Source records
*** Block opens ***
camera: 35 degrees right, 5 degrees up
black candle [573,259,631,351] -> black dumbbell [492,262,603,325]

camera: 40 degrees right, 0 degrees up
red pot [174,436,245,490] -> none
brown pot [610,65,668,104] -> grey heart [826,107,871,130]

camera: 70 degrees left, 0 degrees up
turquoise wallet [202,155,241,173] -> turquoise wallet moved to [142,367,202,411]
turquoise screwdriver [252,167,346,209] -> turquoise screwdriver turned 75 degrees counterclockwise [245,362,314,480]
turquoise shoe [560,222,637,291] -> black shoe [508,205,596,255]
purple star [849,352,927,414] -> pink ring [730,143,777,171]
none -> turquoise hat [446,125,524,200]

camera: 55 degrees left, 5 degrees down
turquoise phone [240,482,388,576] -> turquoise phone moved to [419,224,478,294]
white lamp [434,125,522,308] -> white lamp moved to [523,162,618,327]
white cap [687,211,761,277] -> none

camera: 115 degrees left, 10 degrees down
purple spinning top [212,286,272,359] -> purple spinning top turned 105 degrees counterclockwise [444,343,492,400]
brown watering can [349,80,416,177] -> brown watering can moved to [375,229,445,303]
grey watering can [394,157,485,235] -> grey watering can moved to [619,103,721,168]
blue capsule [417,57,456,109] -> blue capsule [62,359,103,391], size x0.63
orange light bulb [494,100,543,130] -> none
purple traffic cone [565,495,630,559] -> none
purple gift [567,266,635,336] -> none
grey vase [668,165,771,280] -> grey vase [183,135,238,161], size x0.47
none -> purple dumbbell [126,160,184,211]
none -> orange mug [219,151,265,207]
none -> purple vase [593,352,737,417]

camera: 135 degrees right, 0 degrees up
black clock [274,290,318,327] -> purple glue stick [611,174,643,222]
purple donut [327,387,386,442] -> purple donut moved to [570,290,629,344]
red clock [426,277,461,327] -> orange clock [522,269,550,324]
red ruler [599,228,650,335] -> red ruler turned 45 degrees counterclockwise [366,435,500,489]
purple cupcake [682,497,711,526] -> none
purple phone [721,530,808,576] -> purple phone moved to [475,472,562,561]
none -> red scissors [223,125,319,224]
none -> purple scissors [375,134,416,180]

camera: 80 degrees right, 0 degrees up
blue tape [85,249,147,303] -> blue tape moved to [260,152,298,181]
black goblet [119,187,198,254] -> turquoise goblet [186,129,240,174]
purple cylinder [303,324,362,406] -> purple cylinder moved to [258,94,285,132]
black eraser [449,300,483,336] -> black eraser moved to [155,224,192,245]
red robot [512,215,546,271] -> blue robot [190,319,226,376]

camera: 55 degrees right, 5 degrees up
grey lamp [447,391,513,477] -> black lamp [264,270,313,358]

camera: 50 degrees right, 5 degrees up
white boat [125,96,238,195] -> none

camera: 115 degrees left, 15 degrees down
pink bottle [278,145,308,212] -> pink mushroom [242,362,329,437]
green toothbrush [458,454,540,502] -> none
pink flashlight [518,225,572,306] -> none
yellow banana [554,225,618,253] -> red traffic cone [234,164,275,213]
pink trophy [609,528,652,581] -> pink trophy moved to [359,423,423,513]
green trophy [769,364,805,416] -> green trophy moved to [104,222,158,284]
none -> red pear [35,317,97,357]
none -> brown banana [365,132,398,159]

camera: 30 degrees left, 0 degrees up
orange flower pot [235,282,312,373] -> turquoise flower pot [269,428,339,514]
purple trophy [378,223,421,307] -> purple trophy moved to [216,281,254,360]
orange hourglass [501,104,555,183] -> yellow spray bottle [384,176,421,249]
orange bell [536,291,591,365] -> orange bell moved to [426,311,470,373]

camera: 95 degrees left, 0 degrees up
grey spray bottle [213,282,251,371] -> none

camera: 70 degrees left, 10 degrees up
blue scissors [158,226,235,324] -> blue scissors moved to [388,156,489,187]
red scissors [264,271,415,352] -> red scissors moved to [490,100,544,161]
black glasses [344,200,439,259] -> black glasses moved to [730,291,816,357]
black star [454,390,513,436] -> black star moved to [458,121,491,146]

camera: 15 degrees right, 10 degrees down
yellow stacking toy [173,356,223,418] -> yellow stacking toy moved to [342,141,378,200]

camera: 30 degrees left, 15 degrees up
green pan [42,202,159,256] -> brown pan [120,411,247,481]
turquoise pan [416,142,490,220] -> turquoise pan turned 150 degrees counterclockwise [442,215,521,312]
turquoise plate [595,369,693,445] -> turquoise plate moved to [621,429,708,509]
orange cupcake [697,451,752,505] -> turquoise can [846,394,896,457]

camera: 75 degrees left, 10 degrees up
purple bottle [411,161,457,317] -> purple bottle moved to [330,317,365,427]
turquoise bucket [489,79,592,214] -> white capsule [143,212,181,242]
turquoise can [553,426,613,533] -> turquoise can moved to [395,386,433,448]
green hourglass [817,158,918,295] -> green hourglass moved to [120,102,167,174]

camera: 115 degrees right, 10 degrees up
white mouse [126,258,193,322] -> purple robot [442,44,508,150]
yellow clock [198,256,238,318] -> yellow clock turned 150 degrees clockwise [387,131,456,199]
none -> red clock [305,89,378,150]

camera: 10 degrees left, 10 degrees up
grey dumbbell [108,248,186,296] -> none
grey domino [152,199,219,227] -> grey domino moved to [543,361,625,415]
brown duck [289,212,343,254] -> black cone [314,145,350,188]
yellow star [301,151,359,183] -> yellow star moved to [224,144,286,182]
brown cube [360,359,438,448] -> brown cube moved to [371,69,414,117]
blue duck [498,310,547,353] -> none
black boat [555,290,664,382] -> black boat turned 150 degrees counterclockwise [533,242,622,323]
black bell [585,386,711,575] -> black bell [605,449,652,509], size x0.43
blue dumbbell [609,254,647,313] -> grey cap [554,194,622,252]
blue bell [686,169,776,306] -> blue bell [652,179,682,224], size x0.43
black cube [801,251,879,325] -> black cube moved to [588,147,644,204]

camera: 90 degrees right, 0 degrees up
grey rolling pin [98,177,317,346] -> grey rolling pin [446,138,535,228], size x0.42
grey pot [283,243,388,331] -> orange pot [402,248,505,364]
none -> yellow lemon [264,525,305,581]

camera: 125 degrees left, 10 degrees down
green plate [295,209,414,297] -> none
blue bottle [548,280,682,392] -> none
*** Block closes ***
> **YOUR INSTRUCTIONS**
All lines above from the one containing "orange hourglass [501,104,555,183]" to the one containing "black glasses [344,200,439,259]" must be repeated exactly, both lines included, and no others.

> **EXERCISE SOLUTION**
orange hourglass [501,104,555,183] -> yellow spray bottle [384,176,421,249]
orange bell [536,291,591,365] -> orange bell moved to [426,311,470,373]

camera: 95 degrees left, 0 degrees up
grey spray bottle [213,282,251,371] -> none

camera: 70 degrees left, 10 degrees up
blue scissors [158,226,235,324] -> blue scissors moved to [388,156,489,187]
red scissors [264,271,415,352] -> red scissors moved to [490,100,544,161]
black glasses [344,200,439,259] -> black glasses moved to [730,291,816,357]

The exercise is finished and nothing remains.